BEGIN

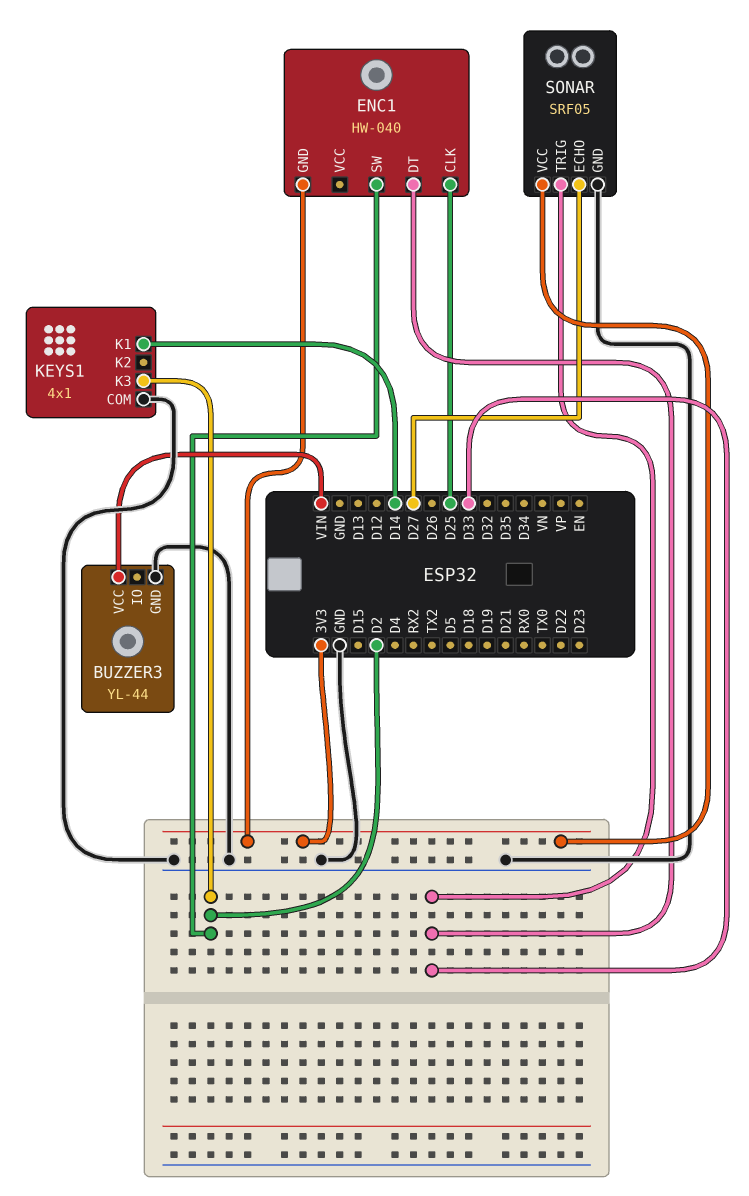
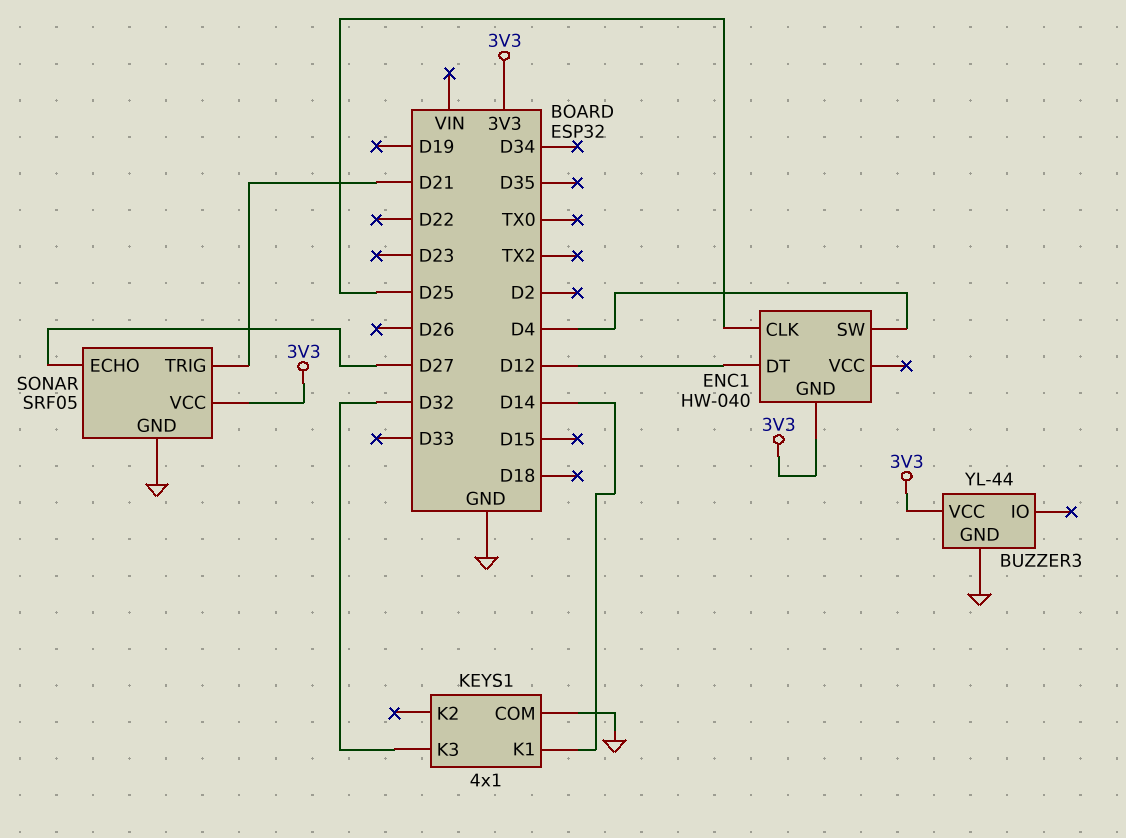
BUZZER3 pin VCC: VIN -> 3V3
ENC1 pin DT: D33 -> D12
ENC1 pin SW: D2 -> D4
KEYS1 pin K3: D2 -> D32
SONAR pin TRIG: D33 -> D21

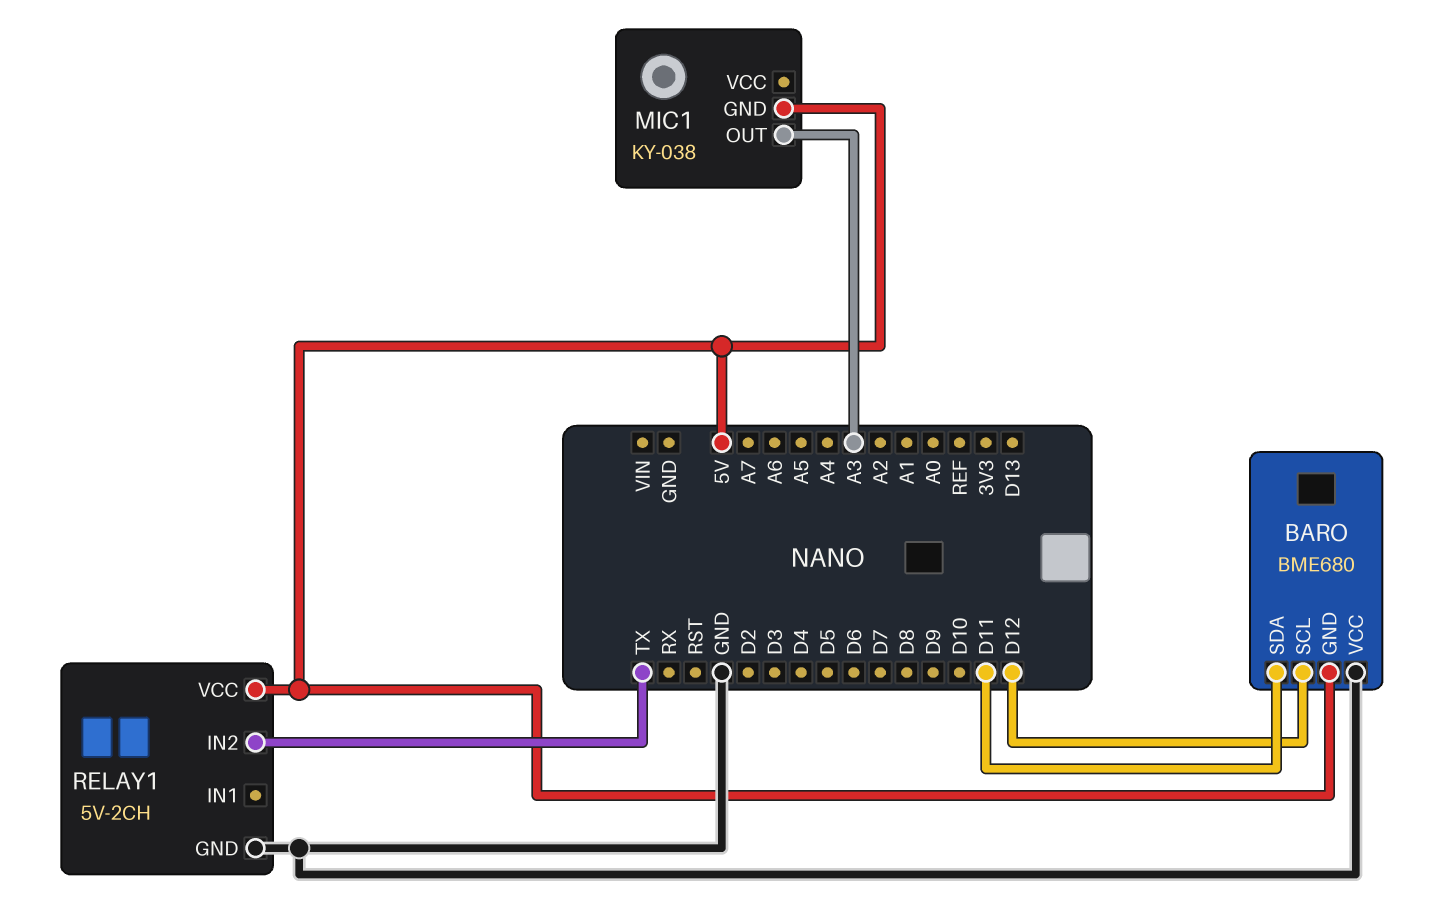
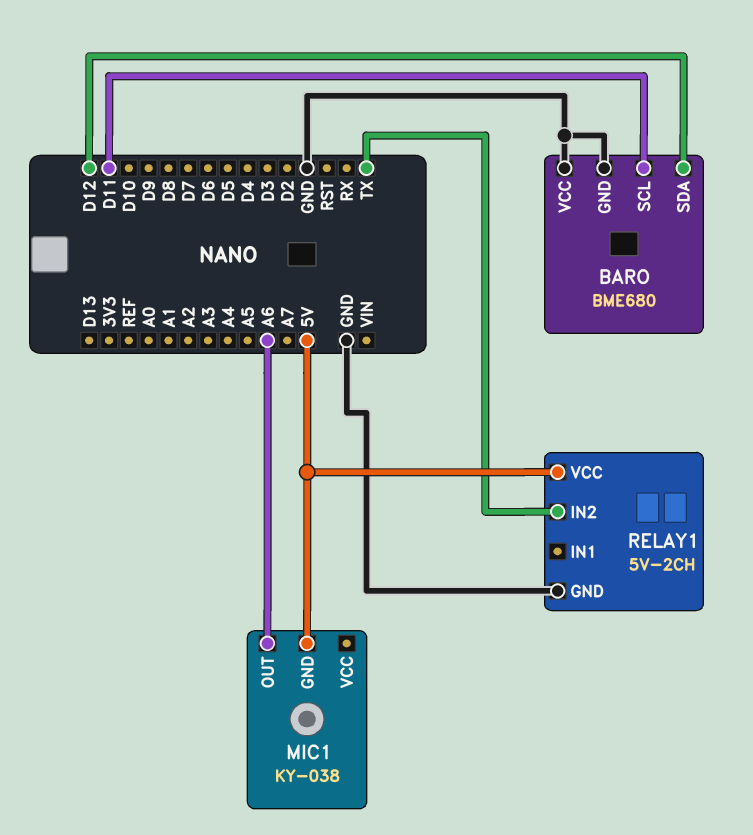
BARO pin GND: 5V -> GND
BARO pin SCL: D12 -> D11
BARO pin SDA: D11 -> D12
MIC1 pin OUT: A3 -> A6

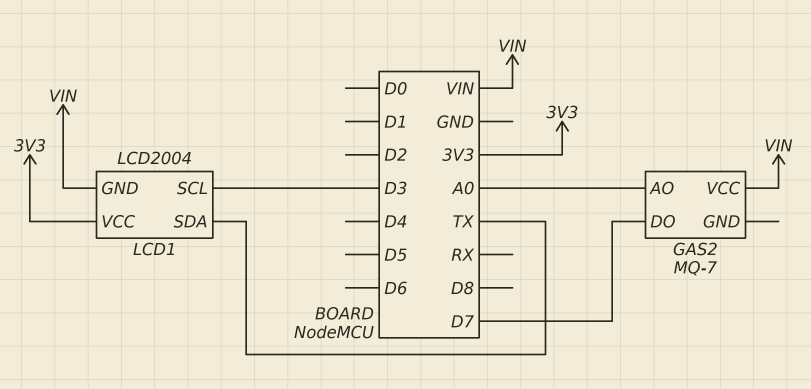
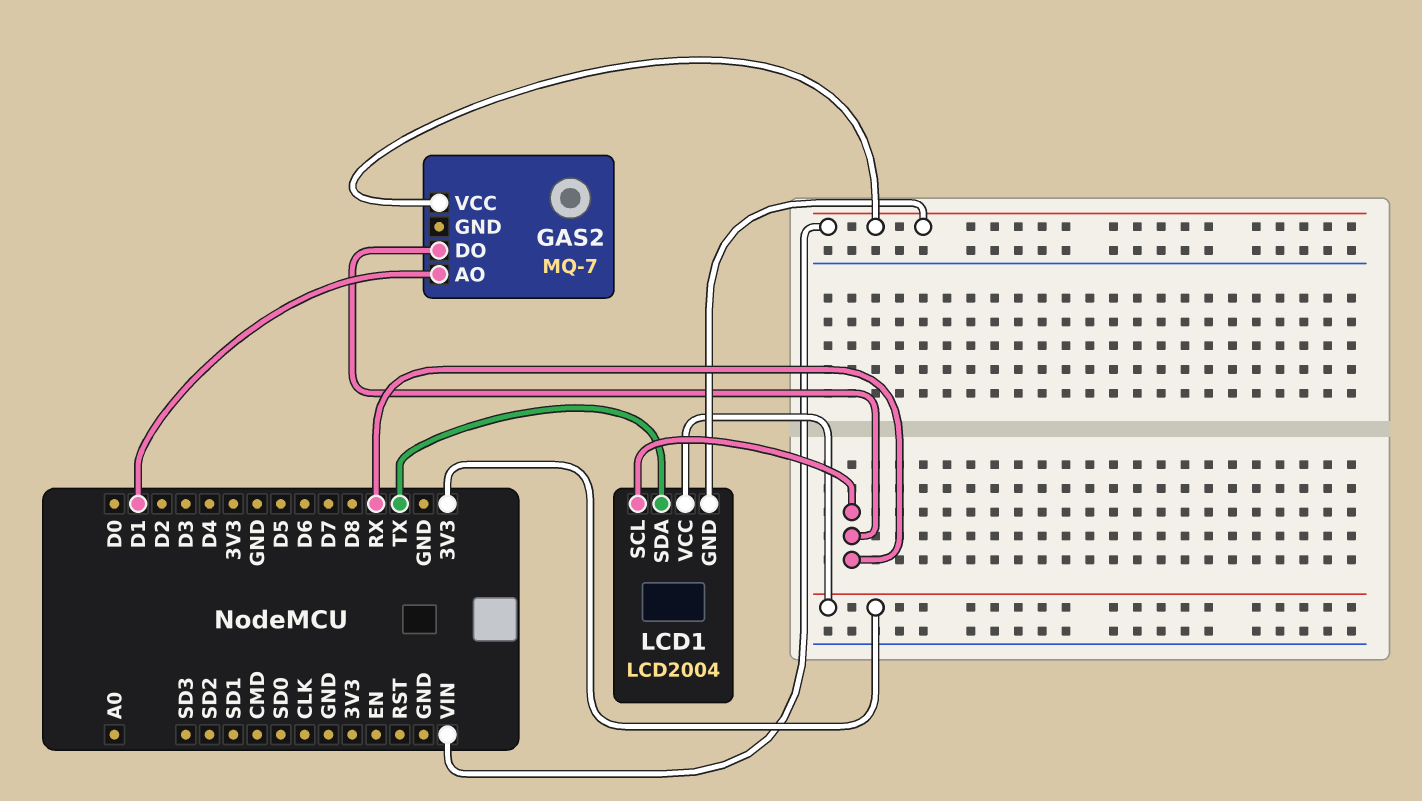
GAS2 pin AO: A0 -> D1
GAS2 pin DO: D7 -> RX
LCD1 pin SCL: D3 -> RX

END

### PROBLEM
Where a line in the material contains "BARO", copy that line.

### SOLUTION FOR THIS PROBLEM
BARO pin GND: 5V -> GND
BARO pin SCL: D12 -> D11
BARO pin SDA: D11 -> D12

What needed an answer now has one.